(Collected data)
*** Begin section ***
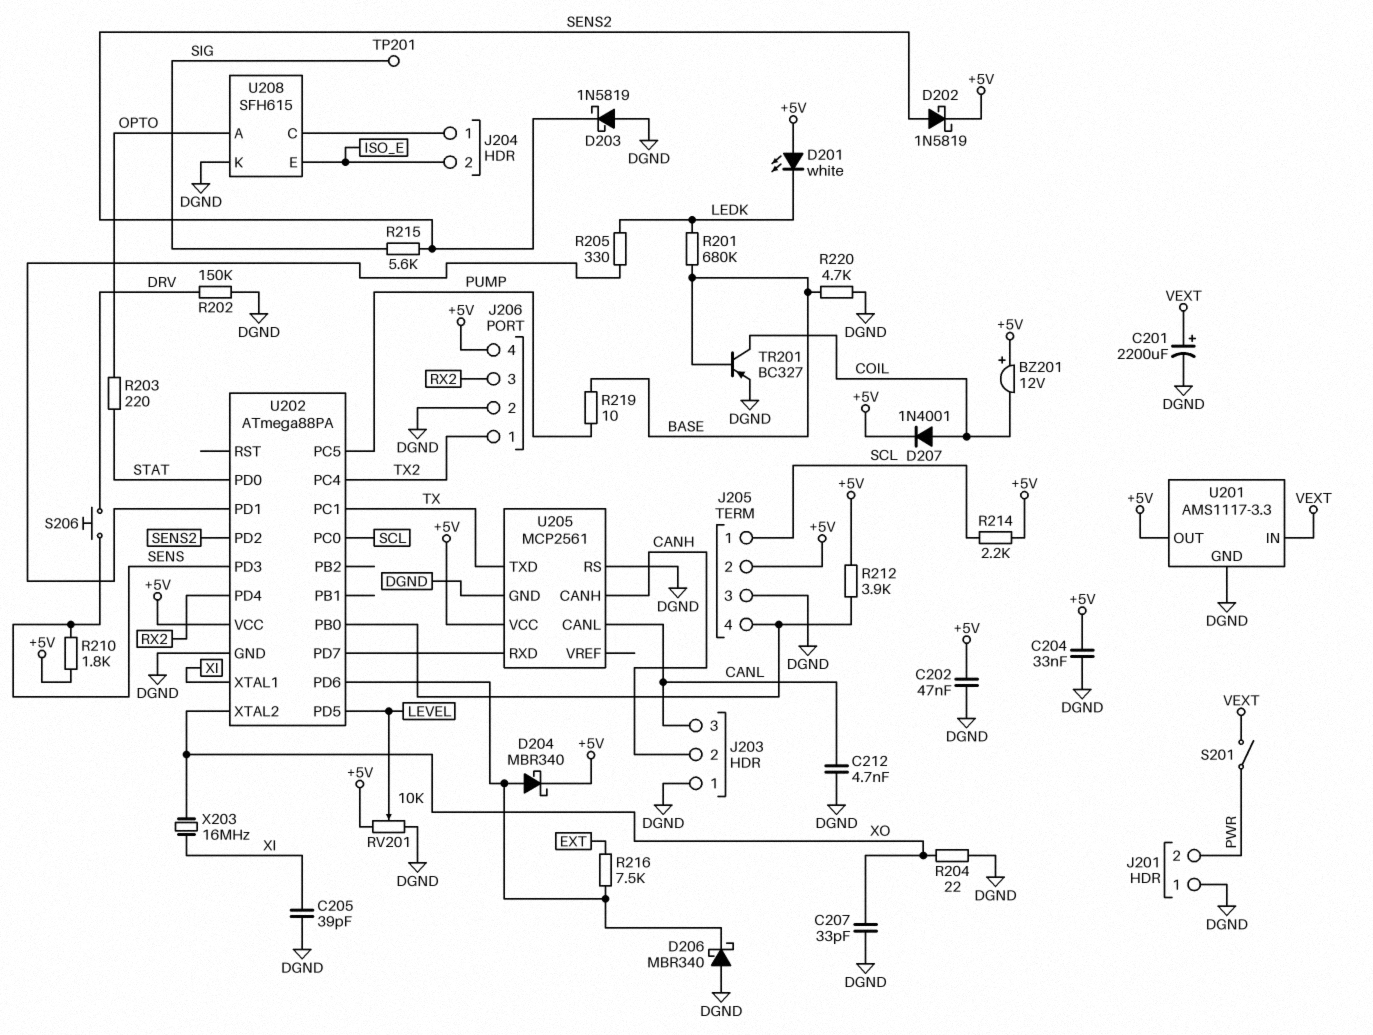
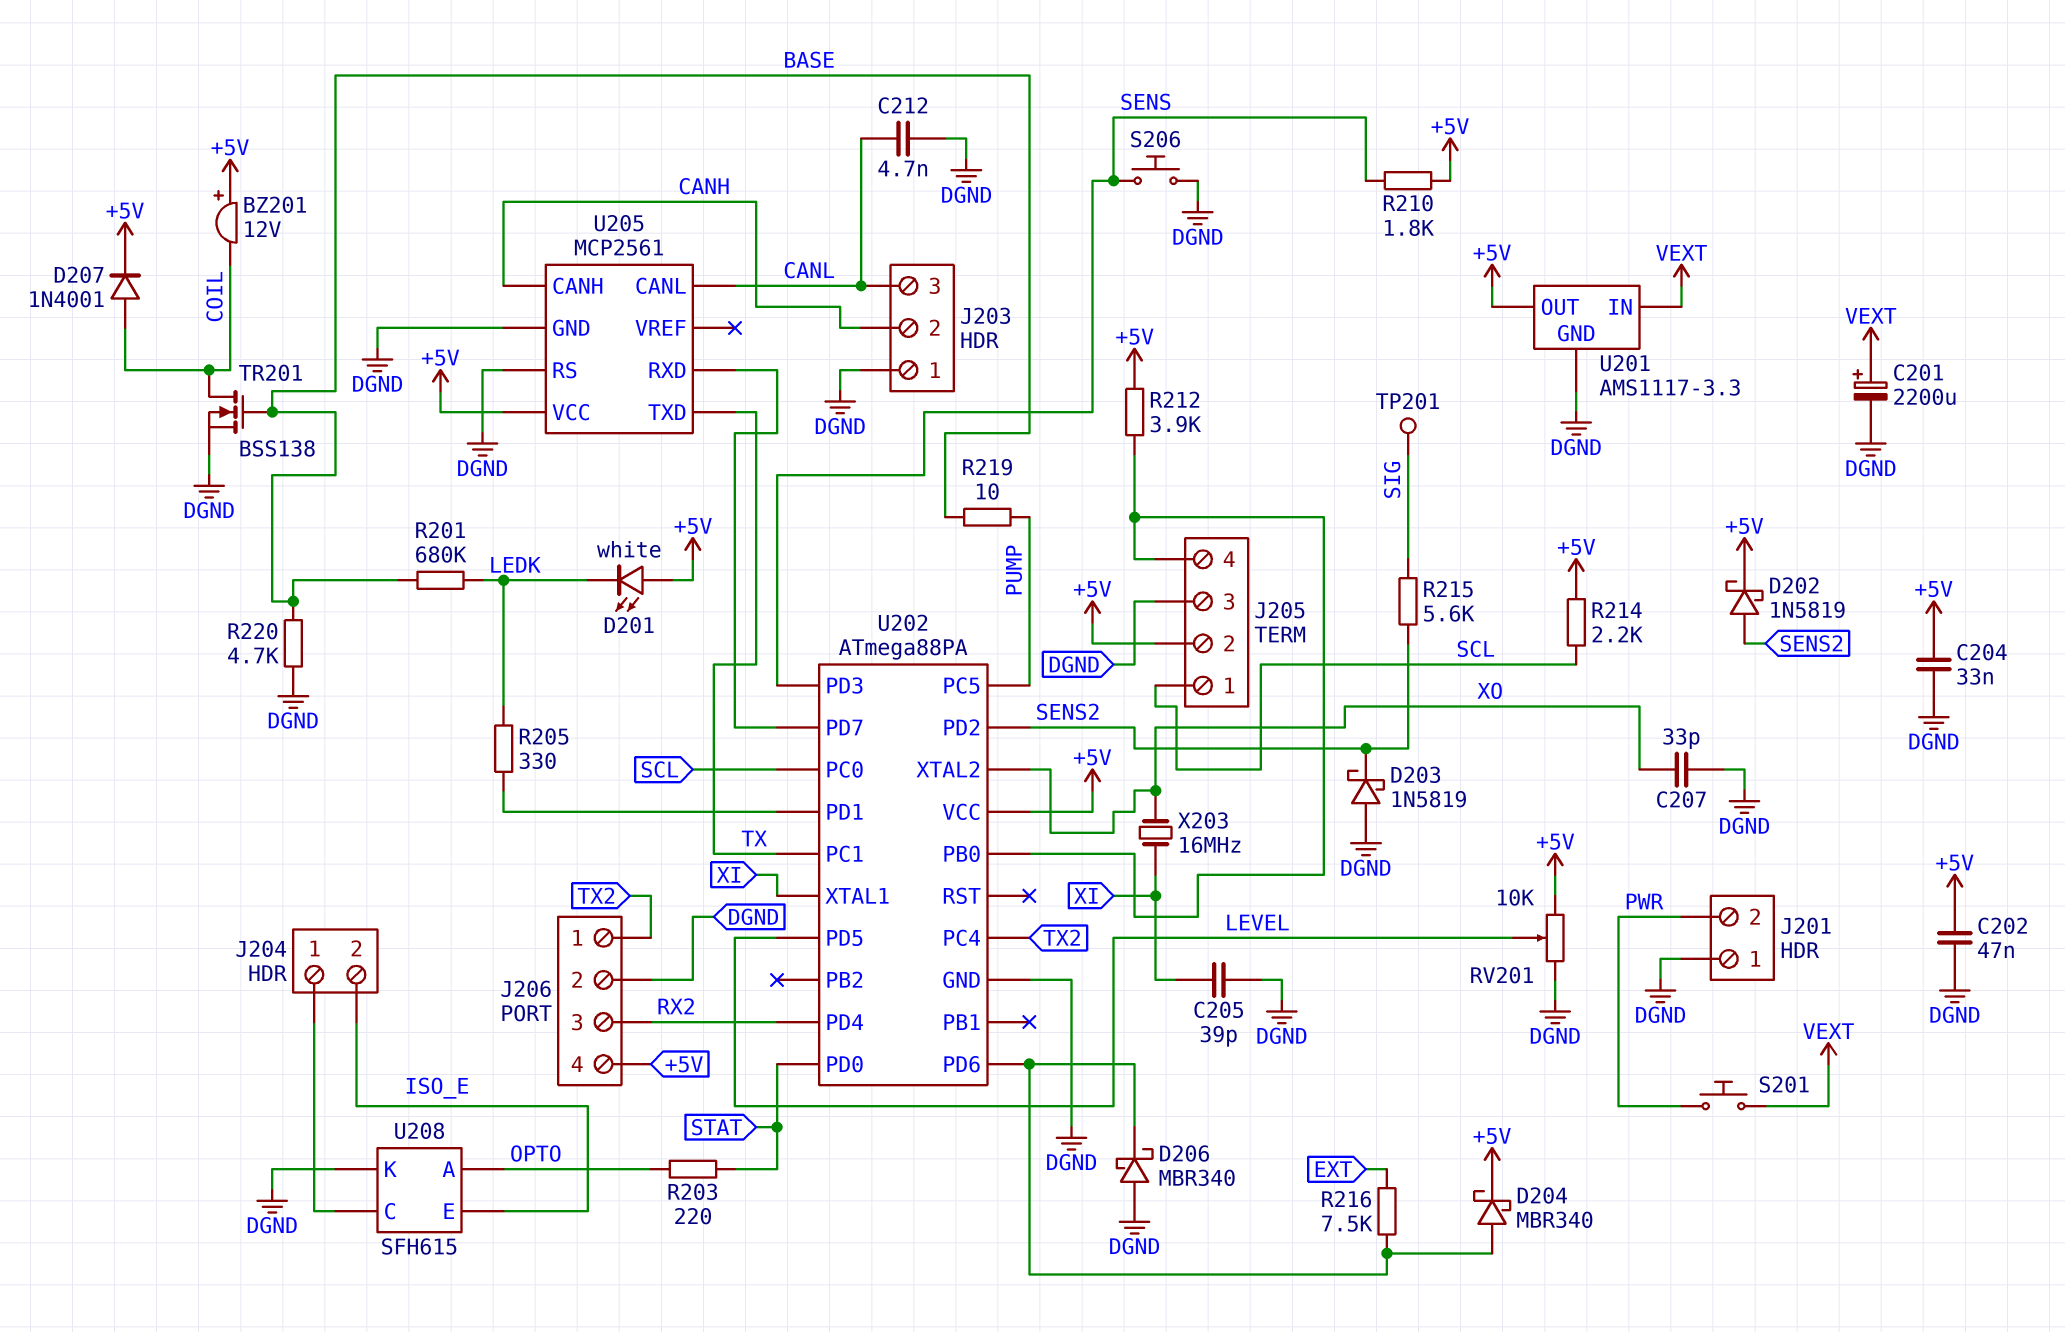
R202: 150k (DGND, DRV) -> none
R204: 22 (DGND, XO) -> none
S201: switch (PWR, VEXT) -> button (PWR, VEXT)
S206: button (DRV, SENS) -> button (DGND, SENS)
TR201: PNP BC327 (B BASE, C COIL, E DGND) -> NMOS BSS138 (G BASE, D COIL, S DGND)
*** End section ***
**EXERCISE DESCRIPTION**. Return every line of the preceding records in which the word "button" appears.

**REPLY TO THE TASK**.
S201: switch (PWR, VEXT) -> button (PWR, VEXT)
S206: button (DRV, SENS) -> button (DGND, SENS)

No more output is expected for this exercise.